[Information shown Boundary: Start]

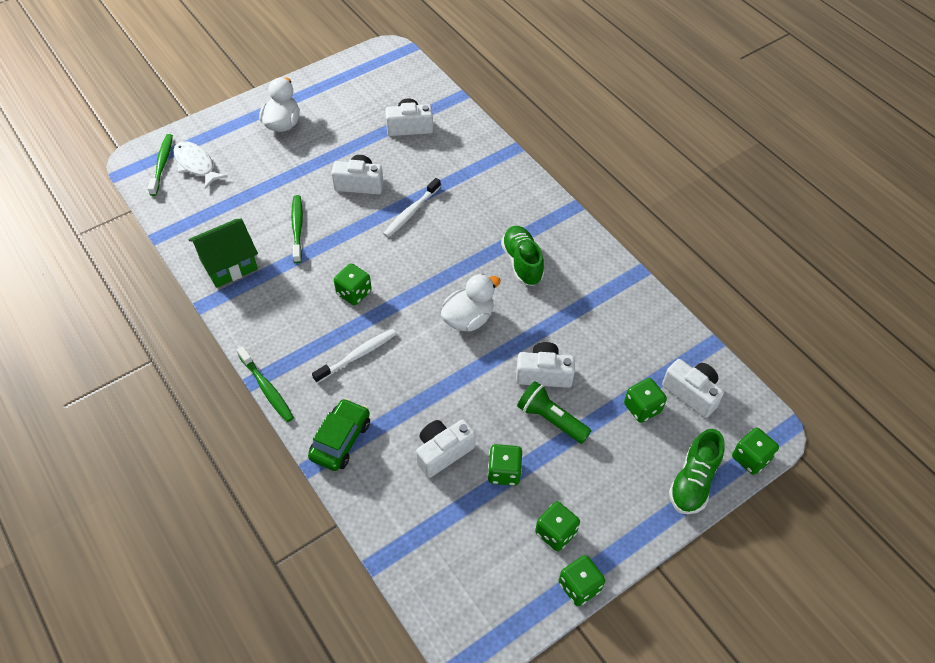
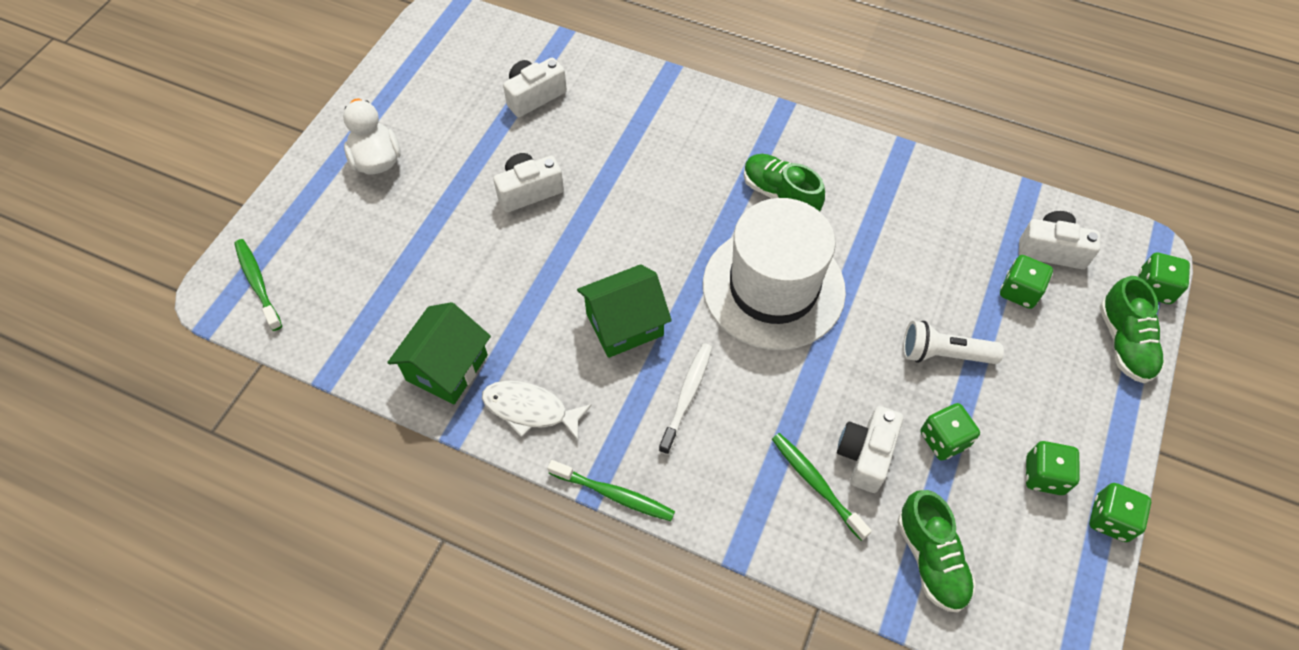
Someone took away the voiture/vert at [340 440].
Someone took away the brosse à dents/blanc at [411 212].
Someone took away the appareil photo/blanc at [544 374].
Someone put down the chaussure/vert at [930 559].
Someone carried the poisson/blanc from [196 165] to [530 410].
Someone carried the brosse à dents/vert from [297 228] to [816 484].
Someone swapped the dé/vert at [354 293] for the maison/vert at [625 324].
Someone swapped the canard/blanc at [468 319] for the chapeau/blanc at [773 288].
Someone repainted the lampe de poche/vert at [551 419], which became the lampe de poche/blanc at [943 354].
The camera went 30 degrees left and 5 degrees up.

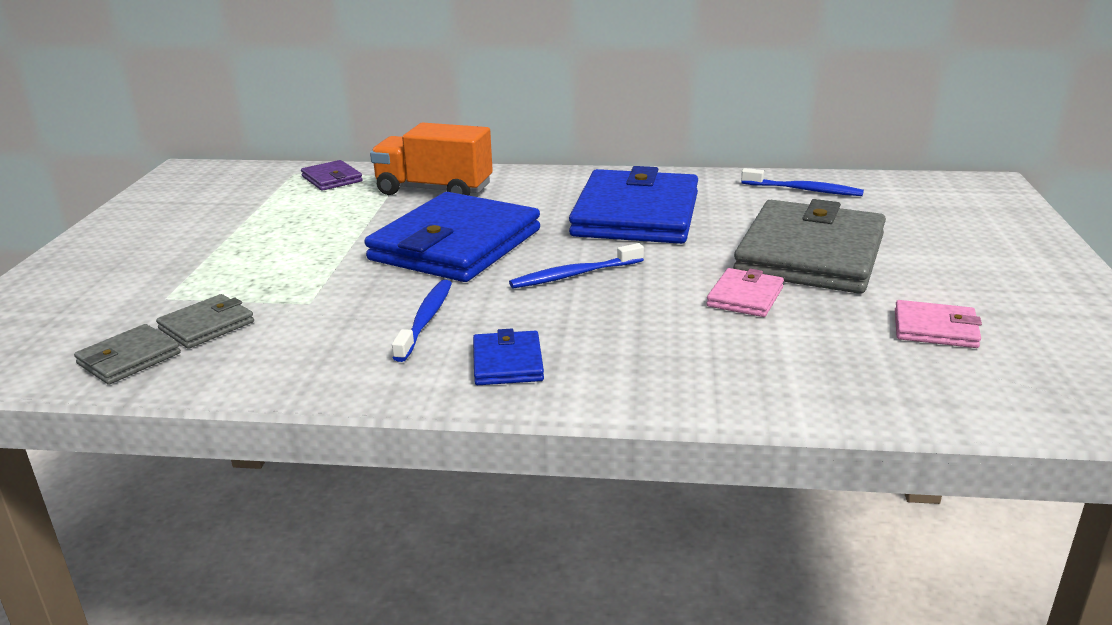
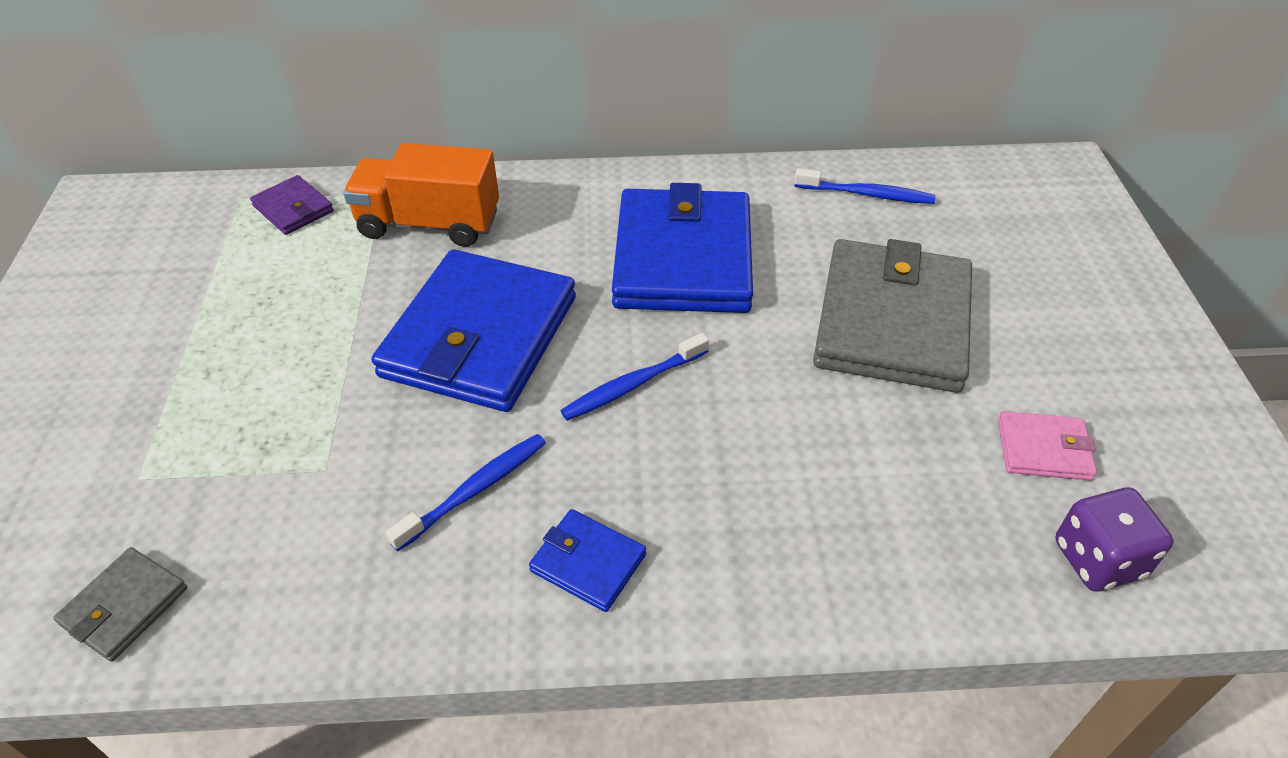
Someone took away the portefeuille/gris at [207 325].
Someone took away the portefeuille/rose at [745 297].
Someone put down the dé/violet at [1098 559].
Someone rotated the brosse à dents/bleu at [425 320] by 45 degrees clockwise.
Someone rotated the portefeuille/bleu at [507 363] by 45 degrees counterclockwise.
The camera went 10 degrees left and 20 degrees up.

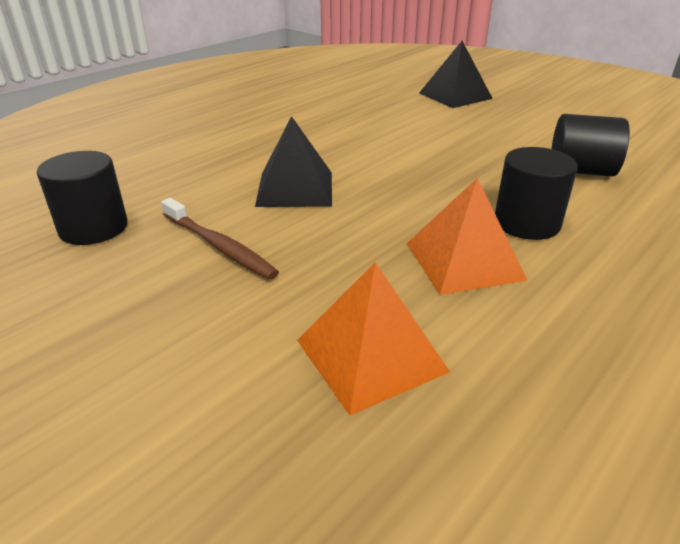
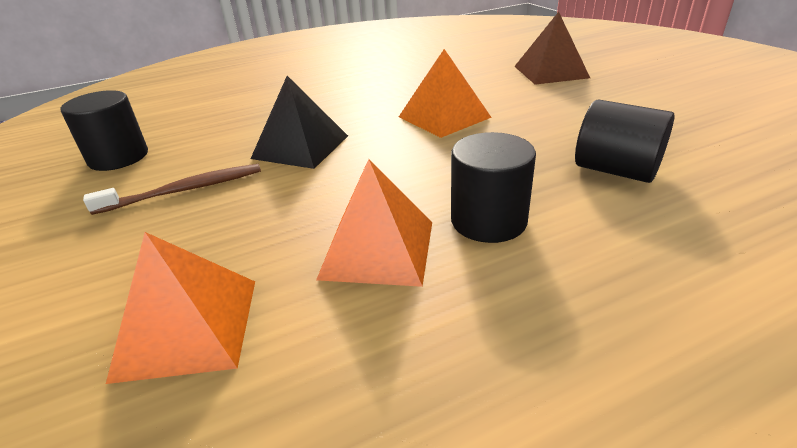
Someone put down the pyramide/orange at [444 117].
Someone repainted the pyramide/noir at [455 95], which became the pyramide/marron at [550 72].
Someone rotated the brosse à dents/marron at [220 246] by 90 degrees counterclockwise.
The camera went 25 degrees right and 0 degrees up.

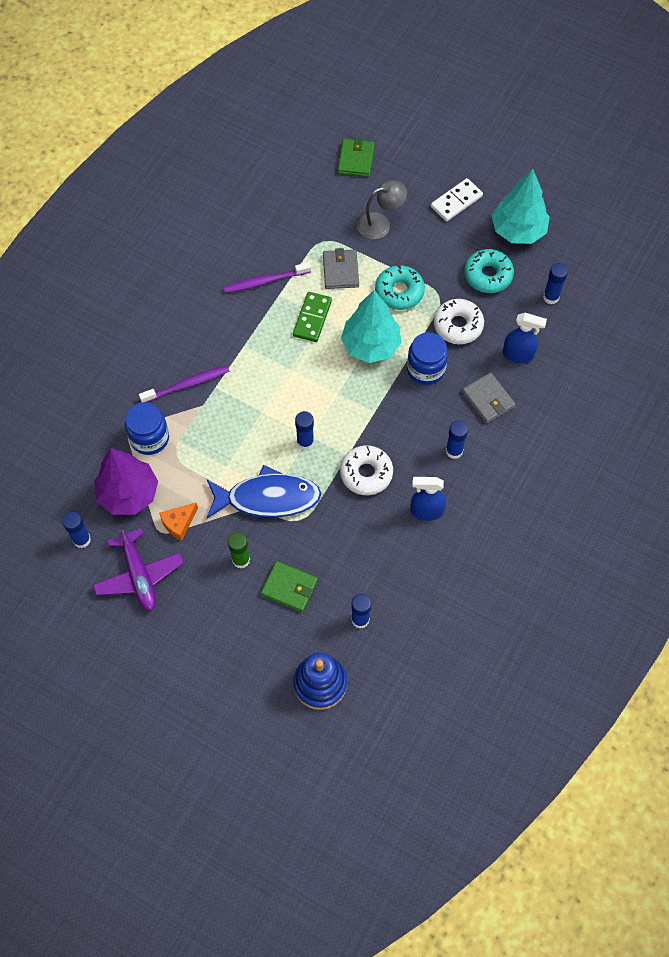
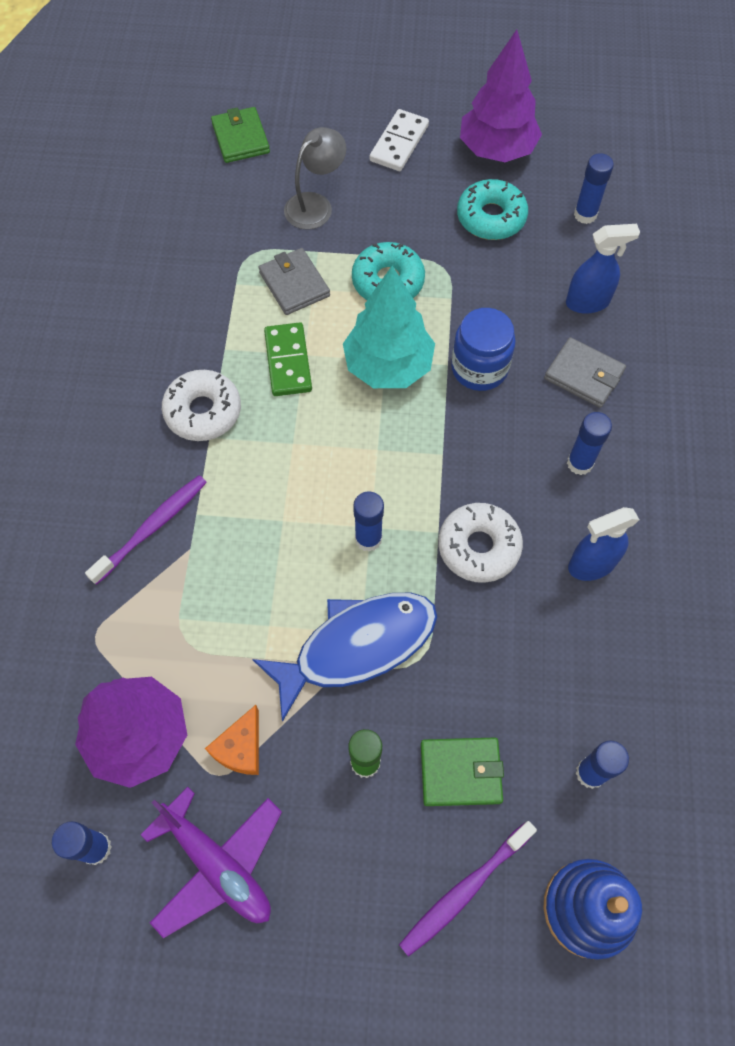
Someone took away the bocal/bleu at [149 438].
Someone carried the brosse à dents/violet from [265 281] to [465 890].
Someone carried the beignet/blanc from [458 325] to [203 411].
Someone repainted the arbre/turquoise at [518 230], which became the arbre/violet at [496 150].
The camera went 25 degrees left and 0 degrees up.

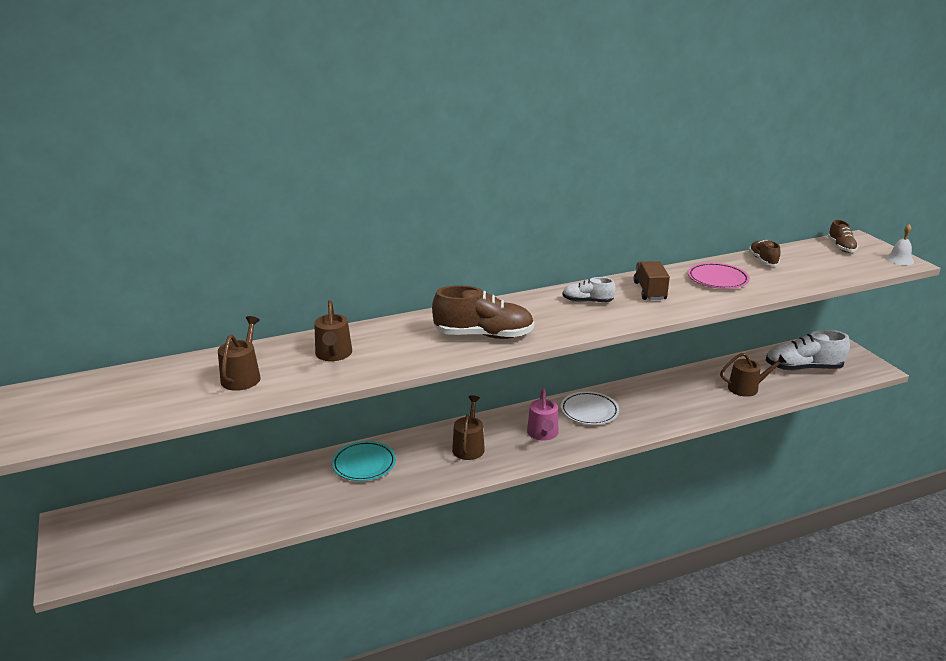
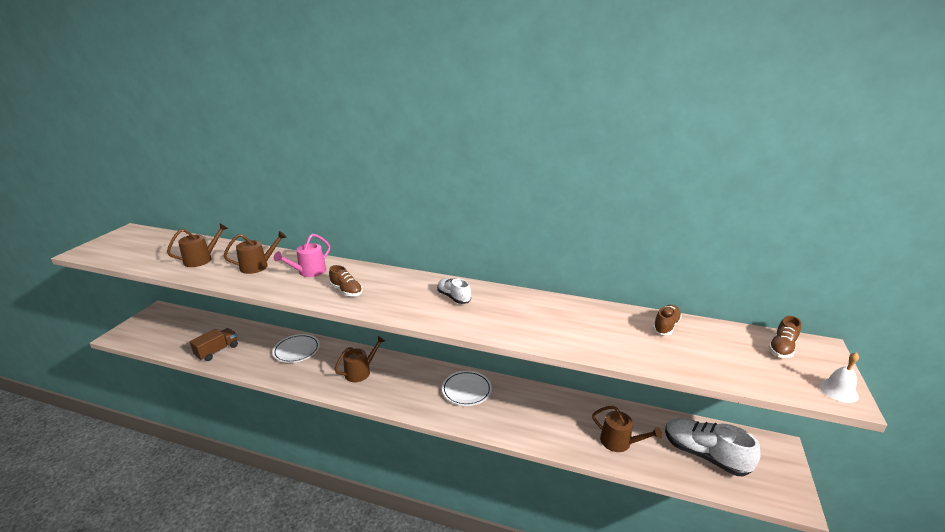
Someone took away the assiette/rose at [717 279].
Someone carried the arrosoir/rose from [543 433] to [309 272].
Someone carried the camion/marron from [649 291] to [217 351].
Someone repainted the assiette/turquoise at [364 464], which became the assiette/blanc at [296 350].
Someone rotated the arrosoir/marron at [333 354] by 150 degrees counterclockwise.
Someone scaled the chaussure/marron at [483 335] by 0.55.
The camera went 40 degrees right and 0 degrees up.

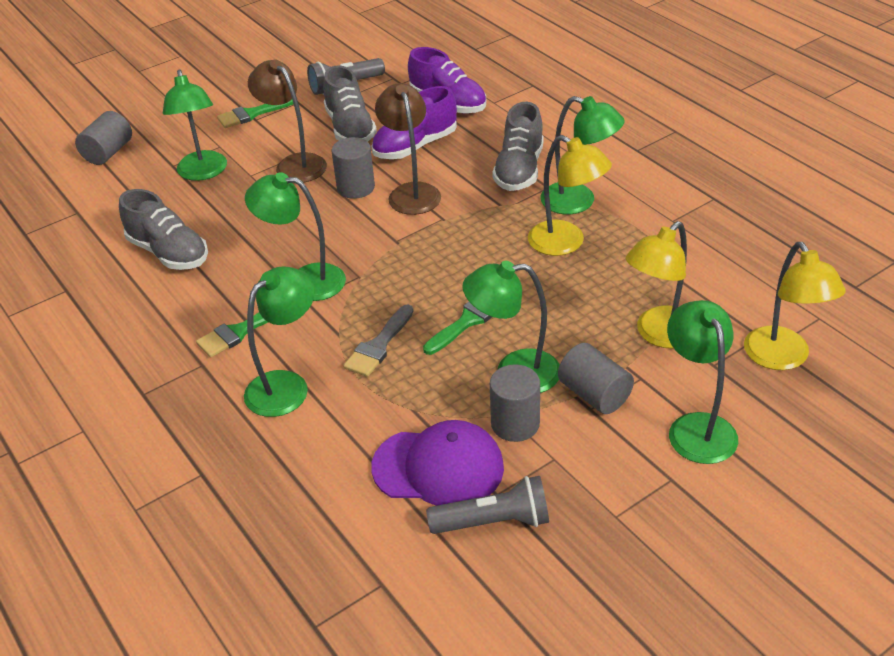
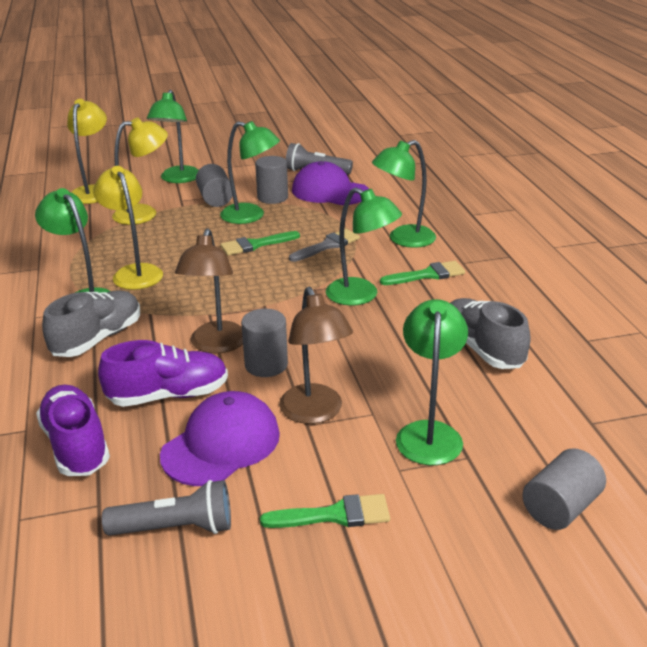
Someone swapped the chaussure/gris at [350 128] for the casquette/violet at [221 444].
The camera went 160 degrees left and 10 degrees down.

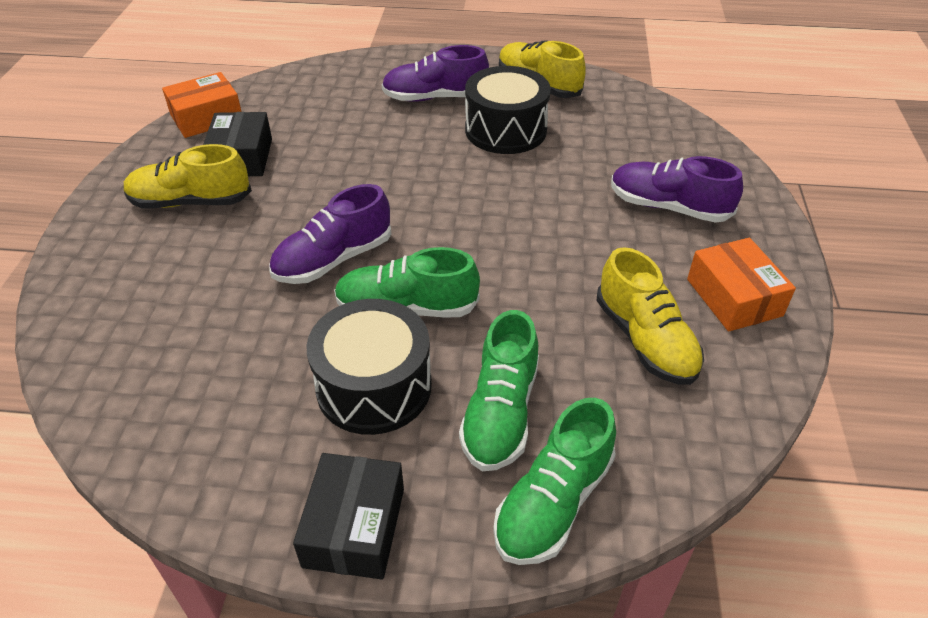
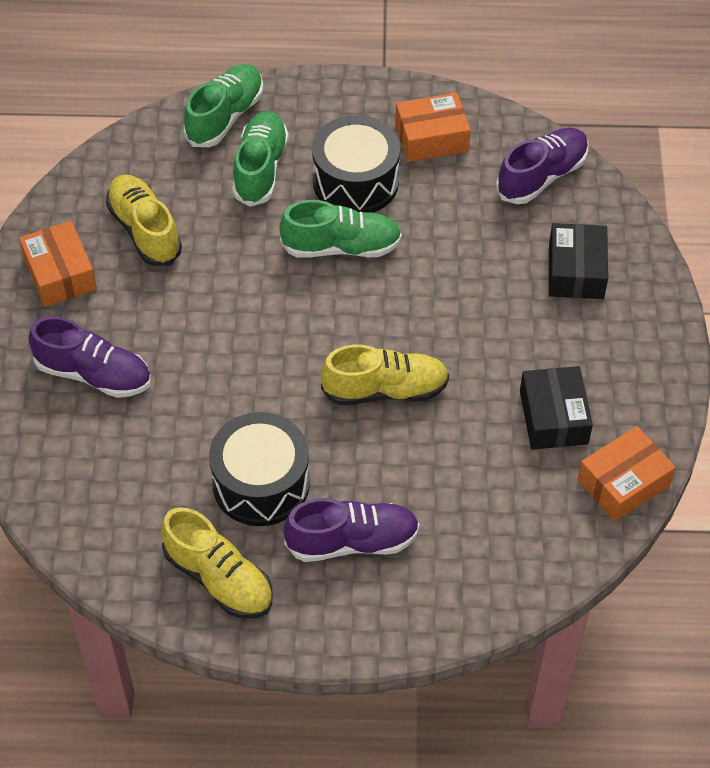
Someone put down the boîte/orange at [431 138].
Someone carried the chaussure/jaune from [191 202] to [385 390].
Someone carried the chaussure/violet from [333 259] to [541 176].
Someone carried the boîte/noir from [354 527] to [576 271].
The camera went 175 degrees right and 10 degrees up.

[Information shown Boundary: End]

When you reach the line with "Someone carried the poisson/blanc" in the records above, start writing out lines exactly, and stop once the line with "Someone repainted the lampe" has been written; include nothing else.

Someone carried the poisson/blanc from [196 165] to [530 410].
Someone carried the brosse à dents/vert from [297 228] to [816 484].
Someone swapped the dé/vert at [354 293] for the maison/vert at [625 324].
Someone swapped the canard/blanc at [468 319] for the chapeau/blanc at [773 288].
Someone repainted the lampe de poche/vert at [551 419], which became the lampe de poche/blanc at [943 354].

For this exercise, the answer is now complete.